**Instructions for the task:** Extract the text of every entry below exactly; leave images out.

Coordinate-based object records
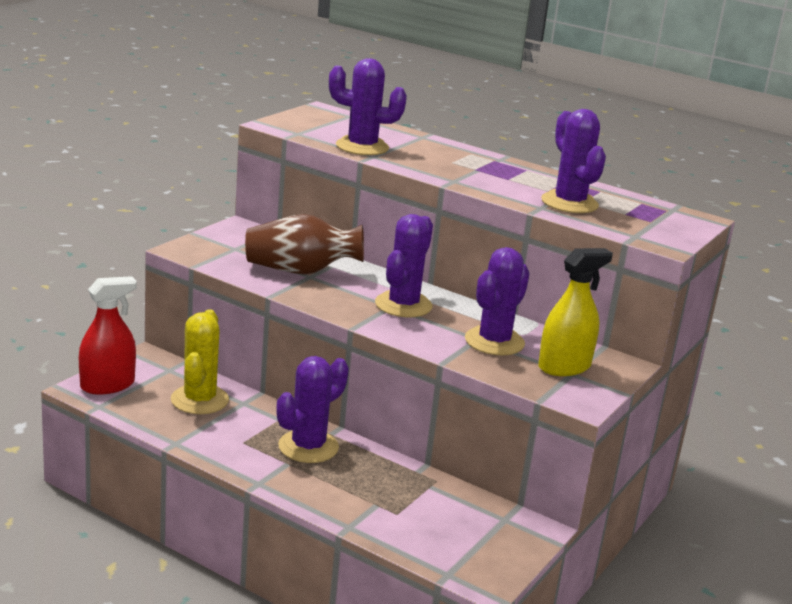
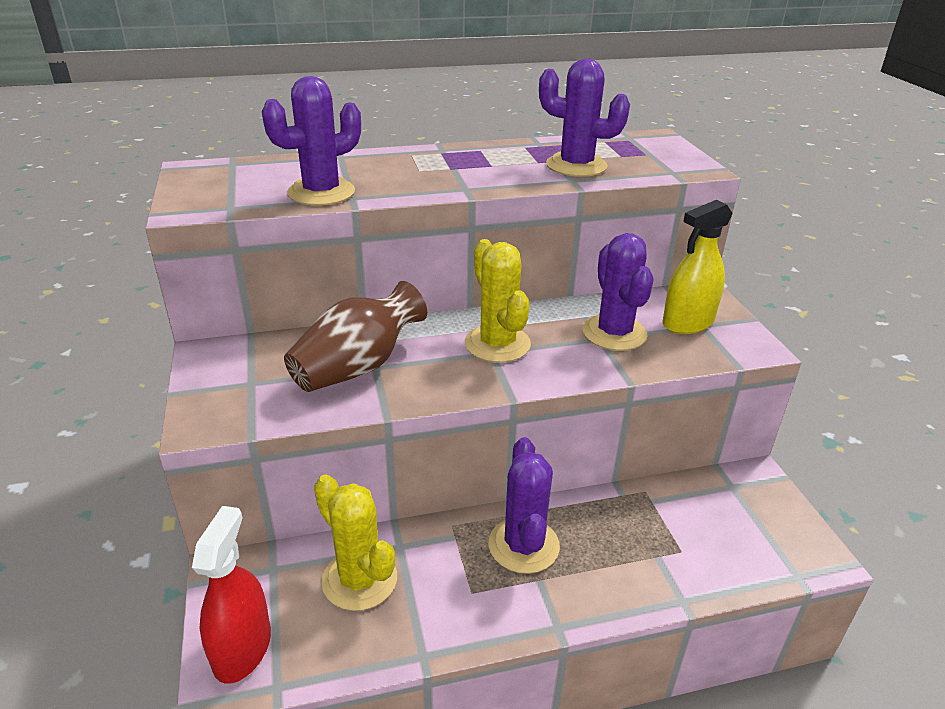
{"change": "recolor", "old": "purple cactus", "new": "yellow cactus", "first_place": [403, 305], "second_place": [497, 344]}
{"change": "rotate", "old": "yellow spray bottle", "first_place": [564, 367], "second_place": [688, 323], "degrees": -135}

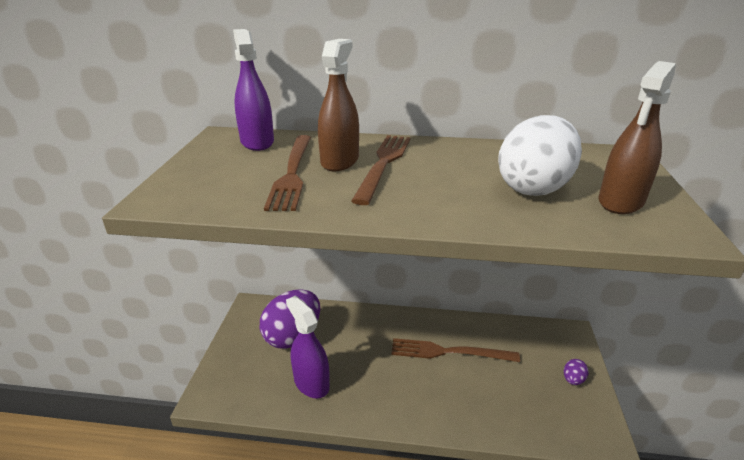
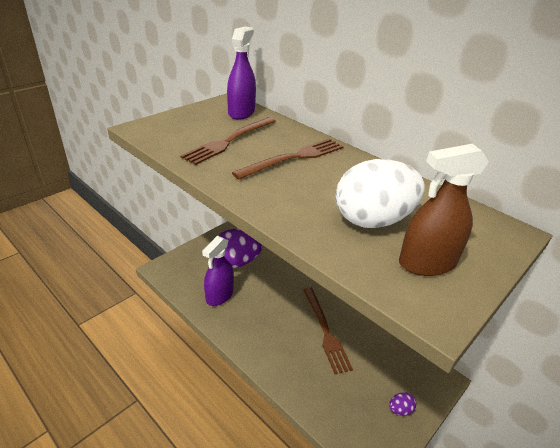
{"change": "rotate", "old": "purple spray bottle", "first_place": [311, 383], "second_place": [219, 295], "degrees": -150}
{"change": "delete", "old": "brown spray bottle", "first_place": [340, 161]}
{"change": "rotate", "old": "brown fork", "first_place": [449, 352], "second_place": [325, 331], "degrees": -150}

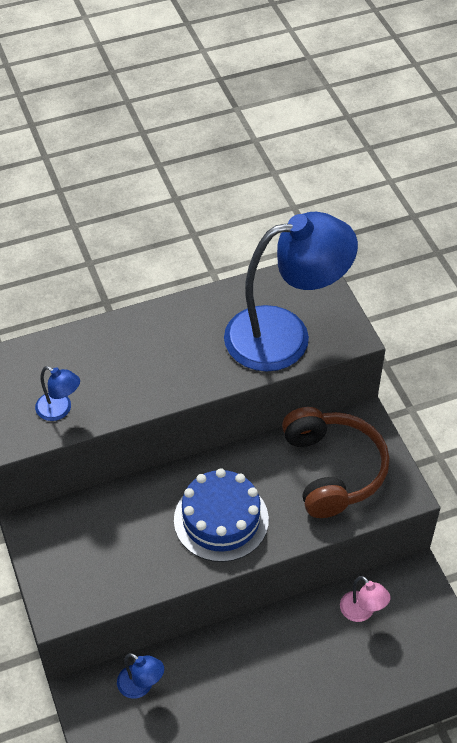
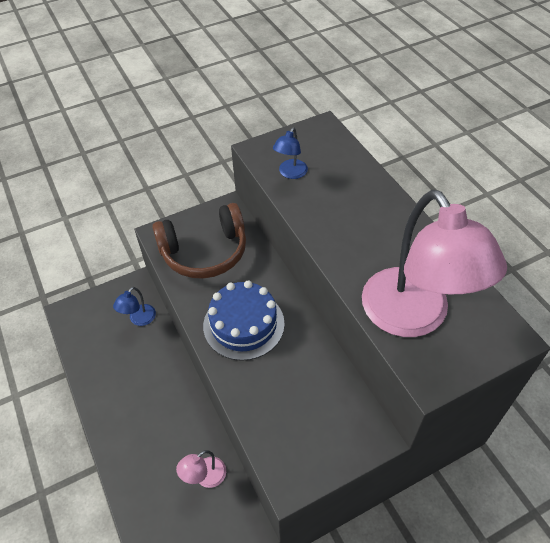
{"change": "recolor", "old": "blue lamp", "new": "pink lamp", "first_place": [285, 335], "second_place": [413, 317]}
{"change": "move", "old": "brown headphones", "first_place": [332, 470], "second_place": [204, 251]}

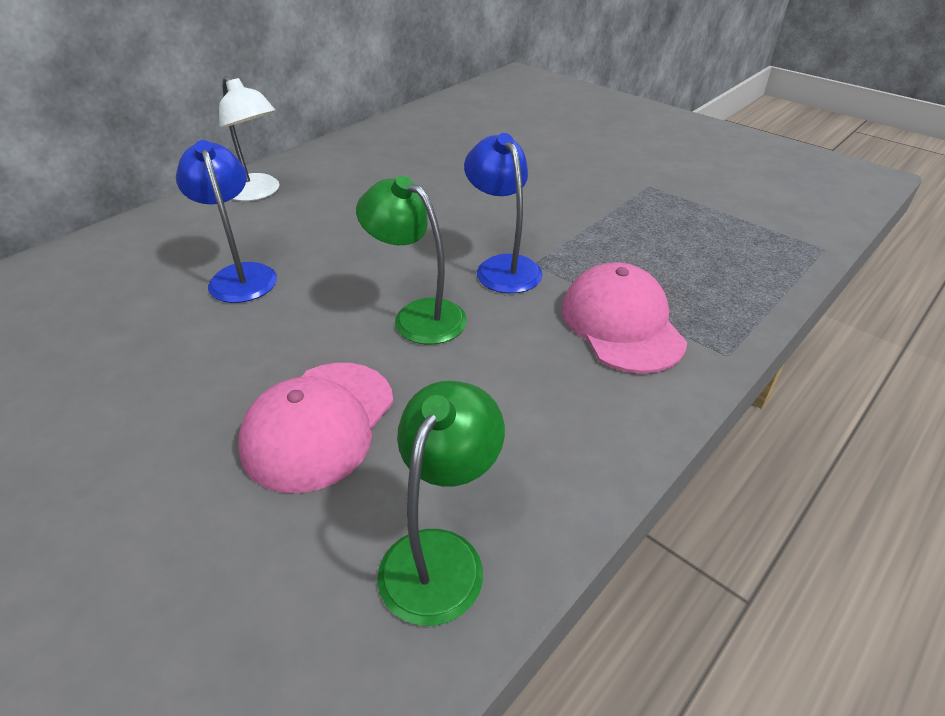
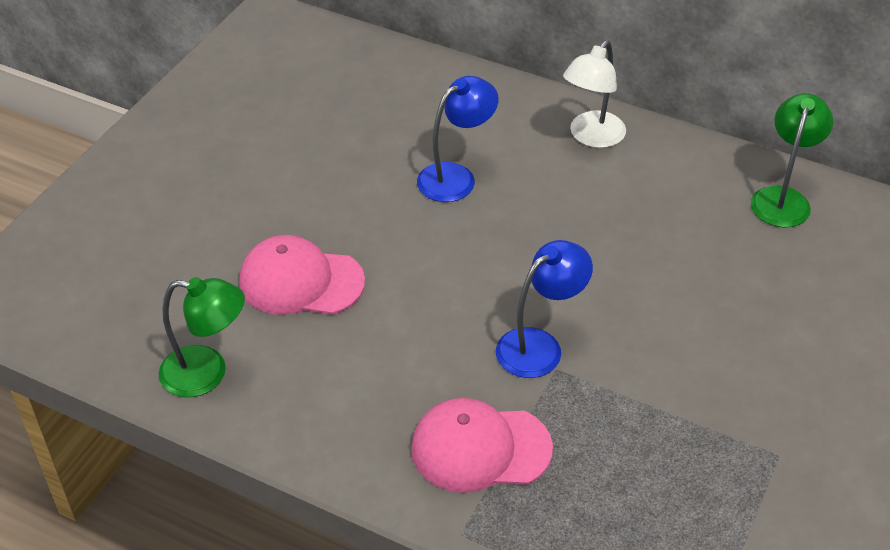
{"change": "move", "old": "green lamp", "first_place": [418, 315], "second_place": [783, 198]}
{"change": "rotate", "old": "pink cap", "first_place": [622, 324], "second_place": [480, 448], "degrees": -150}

**Answer to this problem:**
{"change": "recolor", "old": "purple cactus", "new": "yellow cactus", "first_place": [403, 305], "second_place": [497, 344]}
{"change": "rotate", "old": "yellow spray bottle", "first_place": [564, 367], "second_place": [688, 323], "degrees": -135}

{"change": "rotate", "old": "purple spray bottle", "first_place": [311, 383], "second_place": [219, 295], "degrees": -150}
{"change": "delete", "old": "brown spray bottle", "first_place": [340, 161]}
{"change": "rotate", "old": "brown fork", "first_place": [449, 352], "second_place": [325, 331], "degrees": -150}

{"change": "recolor", "old": "blue lamp", "new": "pink lamp", "first_place": [285, 335], "second_place": [413, 317]}
{"change": "move", "old": "brown headphones", "first_place": [332, 470], "second_place": [204, 251]}

{"change": "move", "old": "green lamp", "first_place": [418, 315], "second_place": [783, 198]}
{"change": "rotate", "old": "pink cap", "first_place": [622, 324], "second_place": [480, 448], "degrees": -150}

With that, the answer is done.